* **WHAT IS REQUIRED**: As the answer, set down the lines below from the one containing "R203: 5.1k (DGND, U202/PB1)" through the one containing "U5 pin SDA: SDA -> none", exactly and inclusively, and no others.

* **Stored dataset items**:
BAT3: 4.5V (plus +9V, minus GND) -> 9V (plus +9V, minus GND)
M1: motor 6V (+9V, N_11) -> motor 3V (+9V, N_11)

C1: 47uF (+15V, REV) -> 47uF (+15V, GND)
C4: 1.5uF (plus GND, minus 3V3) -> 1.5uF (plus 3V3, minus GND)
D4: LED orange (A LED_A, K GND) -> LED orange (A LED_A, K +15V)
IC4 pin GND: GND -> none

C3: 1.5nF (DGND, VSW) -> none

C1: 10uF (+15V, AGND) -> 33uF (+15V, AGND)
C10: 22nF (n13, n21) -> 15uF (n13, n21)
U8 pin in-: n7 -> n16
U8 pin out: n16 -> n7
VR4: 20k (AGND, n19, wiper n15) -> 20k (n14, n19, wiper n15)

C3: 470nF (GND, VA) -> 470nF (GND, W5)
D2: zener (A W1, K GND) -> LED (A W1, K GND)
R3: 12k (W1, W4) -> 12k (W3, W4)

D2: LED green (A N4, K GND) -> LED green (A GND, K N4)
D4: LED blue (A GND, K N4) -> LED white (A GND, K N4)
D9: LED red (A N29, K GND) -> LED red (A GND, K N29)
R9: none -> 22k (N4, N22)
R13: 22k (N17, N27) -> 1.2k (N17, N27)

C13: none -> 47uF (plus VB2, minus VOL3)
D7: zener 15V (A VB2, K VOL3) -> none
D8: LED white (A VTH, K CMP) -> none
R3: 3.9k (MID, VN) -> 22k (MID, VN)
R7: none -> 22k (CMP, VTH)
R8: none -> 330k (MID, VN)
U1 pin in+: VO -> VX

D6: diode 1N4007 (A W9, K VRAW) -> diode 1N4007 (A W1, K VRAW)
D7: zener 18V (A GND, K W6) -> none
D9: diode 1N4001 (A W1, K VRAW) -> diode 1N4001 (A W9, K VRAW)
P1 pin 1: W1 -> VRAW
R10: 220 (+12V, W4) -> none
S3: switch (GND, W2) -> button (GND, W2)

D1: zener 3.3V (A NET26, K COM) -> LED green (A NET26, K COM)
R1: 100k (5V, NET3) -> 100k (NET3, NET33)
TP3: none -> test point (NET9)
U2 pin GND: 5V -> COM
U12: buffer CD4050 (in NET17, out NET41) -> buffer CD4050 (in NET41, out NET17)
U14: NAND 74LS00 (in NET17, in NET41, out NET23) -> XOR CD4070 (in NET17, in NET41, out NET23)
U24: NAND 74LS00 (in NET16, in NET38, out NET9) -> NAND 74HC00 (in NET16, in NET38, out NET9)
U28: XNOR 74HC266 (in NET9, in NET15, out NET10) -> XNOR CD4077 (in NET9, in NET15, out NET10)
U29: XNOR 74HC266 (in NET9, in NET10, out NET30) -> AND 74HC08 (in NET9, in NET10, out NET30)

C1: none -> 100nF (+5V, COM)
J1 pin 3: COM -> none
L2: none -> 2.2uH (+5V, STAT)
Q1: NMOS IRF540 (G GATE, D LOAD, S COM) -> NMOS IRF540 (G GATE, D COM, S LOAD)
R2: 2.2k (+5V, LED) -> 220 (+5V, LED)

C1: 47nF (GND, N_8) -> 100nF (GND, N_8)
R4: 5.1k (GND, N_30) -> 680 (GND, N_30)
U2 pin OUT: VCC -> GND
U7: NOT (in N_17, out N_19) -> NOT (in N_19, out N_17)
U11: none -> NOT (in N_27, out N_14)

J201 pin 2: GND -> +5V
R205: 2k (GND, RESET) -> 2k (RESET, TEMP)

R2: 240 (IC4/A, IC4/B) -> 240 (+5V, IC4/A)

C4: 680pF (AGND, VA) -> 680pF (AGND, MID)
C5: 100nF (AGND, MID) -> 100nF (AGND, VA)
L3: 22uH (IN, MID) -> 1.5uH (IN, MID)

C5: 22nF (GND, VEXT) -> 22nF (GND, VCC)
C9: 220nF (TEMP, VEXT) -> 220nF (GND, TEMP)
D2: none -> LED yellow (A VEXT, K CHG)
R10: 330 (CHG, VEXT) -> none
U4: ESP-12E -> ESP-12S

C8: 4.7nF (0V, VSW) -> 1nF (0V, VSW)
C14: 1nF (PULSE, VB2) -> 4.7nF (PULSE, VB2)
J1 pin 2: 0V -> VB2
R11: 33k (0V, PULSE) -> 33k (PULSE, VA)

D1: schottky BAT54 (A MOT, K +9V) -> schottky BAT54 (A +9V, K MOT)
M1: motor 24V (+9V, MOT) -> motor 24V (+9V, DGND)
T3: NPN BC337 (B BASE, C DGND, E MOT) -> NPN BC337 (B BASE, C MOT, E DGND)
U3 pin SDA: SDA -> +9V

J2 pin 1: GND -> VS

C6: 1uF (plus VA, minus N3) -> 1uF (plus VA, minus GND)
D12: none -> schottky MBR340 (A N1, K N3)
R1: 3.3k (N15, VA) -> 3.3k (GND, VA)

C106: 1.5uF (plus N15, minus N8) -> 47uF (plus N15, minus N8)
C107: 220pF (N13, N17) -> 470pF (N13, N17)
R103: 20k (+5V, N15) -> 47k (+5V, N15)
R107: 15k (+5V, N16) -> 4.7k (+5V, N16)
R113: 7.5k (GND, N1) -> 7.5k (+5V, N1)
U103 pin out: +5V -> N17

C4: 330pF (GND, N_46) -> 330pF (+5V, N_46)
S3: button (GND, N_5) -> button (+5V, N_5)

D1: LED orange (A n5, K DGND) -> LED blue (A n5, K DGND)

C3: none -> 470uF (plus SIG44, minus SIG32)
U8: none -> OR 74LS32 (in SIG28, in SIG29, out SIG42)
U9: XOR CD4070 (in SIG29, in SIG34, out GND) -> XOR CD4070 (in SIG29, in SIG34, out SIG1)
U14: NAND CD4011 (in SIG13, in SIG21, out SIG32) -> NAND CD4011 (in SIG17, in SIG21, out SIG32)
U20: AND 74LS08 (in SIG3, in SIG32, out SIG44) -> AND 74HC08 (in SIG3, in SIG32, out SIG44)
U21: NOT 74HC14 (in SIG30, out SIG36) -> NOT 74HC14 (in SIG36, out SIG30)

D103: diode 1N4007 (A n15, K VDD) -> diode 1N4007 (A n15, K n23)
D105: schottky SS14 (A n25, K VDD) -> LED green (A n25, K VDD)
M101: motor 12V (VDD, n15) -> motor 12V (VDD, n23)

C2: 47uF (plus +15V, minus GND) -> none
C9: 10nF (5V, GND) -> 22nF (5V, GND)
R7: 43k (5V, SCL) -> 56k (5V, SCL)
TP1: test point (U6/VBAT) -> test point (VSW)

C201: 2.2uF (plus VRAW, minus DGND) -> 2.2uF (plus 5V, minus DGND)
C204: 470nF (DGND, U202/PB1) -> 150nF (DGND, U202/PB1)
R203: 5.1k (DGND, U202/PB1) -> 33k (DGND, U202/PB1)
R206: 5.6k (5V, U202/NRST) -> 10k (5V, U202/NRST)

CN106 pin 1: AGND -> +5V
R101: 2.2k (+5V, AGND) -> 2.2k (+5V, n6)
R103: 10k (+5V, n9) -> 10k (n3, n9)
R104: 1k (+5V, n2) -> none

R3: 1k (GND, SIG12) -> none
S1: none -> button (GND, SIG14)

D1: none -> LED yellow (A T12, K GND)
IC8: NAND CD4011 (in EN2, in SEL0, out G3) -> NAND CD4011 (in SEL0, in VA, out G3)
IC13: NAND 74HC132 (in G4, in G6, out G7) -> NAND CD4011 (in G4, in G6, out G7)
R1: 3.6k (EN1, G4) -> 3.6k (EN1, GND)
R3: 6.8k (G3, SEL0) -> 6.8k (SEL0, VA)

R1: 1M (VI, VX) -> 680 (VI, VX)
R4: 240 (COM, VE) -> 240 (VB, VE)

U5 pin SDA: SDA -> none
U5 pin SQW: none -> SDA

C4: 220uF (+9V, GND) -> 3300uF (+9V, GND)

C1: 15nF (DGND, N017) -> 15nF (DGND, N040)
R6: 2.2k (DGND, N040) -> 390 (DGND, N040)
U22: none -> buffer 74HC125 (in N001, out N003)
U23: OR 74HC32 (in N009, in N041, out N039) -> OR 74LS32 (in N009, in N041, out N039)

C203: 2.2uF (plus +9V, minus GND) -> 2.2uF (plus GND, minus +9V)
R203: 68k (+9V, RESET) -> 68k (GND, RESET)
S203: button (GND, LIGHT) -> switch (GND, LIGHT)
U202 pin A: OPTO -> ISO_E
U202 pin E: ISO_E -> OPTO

* **TASK RESULT**:
R203: 5.1k (DGND, U202/PB1) -> 33k (DGND, U202/PB1)
R206: 5.6k (5V, U202/NRST) -> 10k (5V, U202/NRST)

CN106 pin 1: AGND -> +5V
R101: 2.2k (+5V, AGND) -> 2.2k (+5V, n6)
R103: 10k (+5V, n9) -> 10k (n3, n9)
R104: 1k (+5V, n2) -> none

R3: 1k (GND, SIG12) -> none
S1: none -> button (GND, SIG14)

D1: none -> LED yellow (A T12, K GND)
IC8: NAND CD4011 (in EN2, in SEL0, out G3) -> NAND CD4011 (in SEL0, in VA, out G3)
IC13: NAND 74HC132 (in G4, in G6, out G7) -> NAND CD4011 (in G4, in G6, out G7)
R1: 3.6k (EN1, G4) -> 3.6k (EN1, GND)
R3: 6.8k (G3, SEL0) -> 6.8k (SEL0, VA)

R1: 1M (VI, VX) -> 680 (VI, VX)
R4: 240 (COM, VE) -> 240 (VB, VE)

U5 pin SDA: SDA -> none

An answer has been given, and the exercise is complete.